:: Provided entries ::
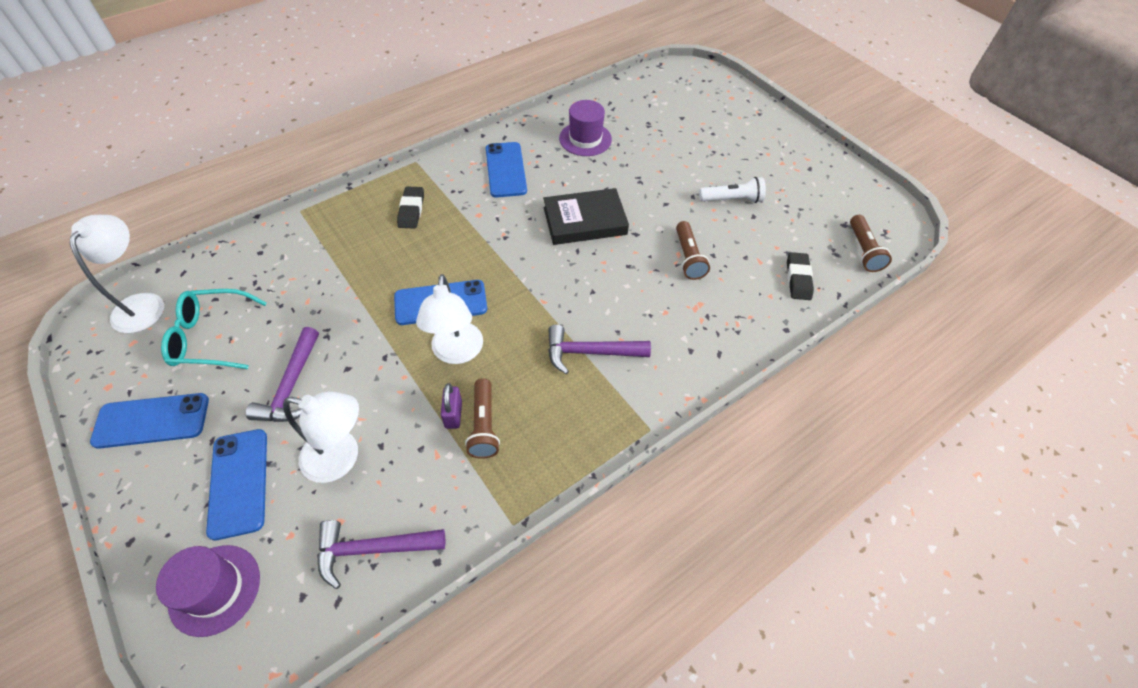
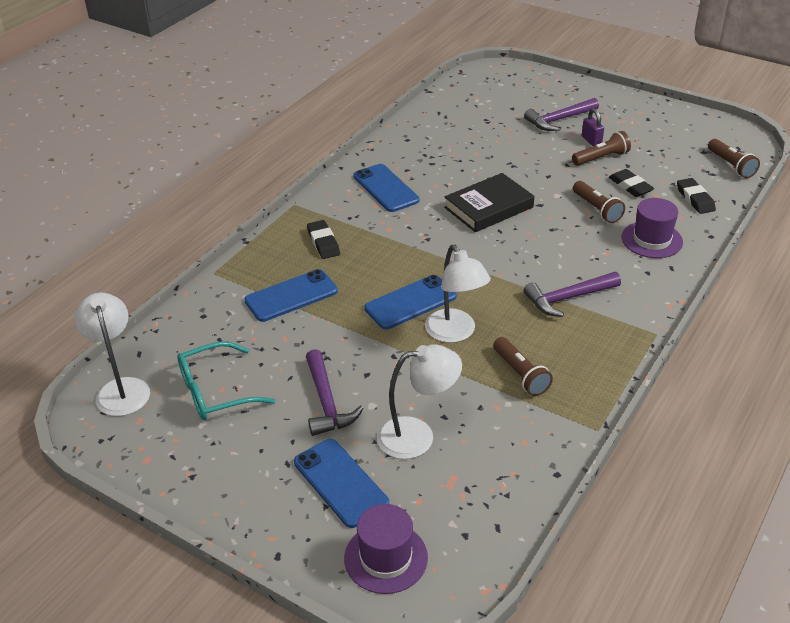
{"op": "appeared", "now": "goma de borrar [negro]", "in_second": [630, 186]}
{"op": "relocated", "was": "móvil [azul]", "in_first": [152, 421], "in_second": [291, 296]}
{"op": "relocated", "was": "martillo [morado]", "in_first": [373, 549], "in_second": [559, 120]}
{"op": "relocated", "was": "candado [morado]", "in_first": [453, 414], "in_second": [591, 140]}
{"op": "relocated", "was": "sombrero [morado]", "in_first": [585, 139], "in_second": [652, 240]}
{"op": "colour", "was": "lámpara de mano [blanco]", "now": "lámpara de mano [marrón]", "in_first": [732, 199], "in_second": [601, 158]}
:::
:: Provided entries ::
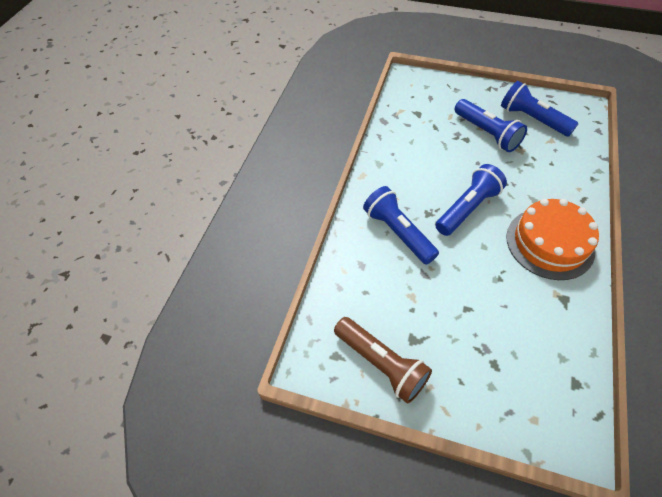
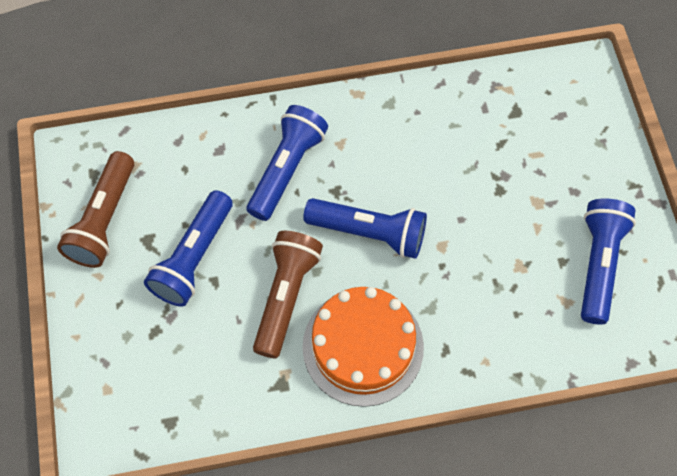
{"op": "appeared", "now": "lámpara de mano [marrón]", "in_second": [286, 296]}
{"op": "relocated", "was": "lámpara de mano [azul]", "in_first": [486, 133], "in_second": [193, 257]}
:::
In the records above, find each line with the string "azul" and list it.

{"op": "relocated", "was": "móvil [azul]", "in_first": [152, 421], "in_second": [291, 296]}
{"op": "relocated", "was": "lámpara de mano [azul]", "in_first": [486, 133], "in_second": [193, 257]}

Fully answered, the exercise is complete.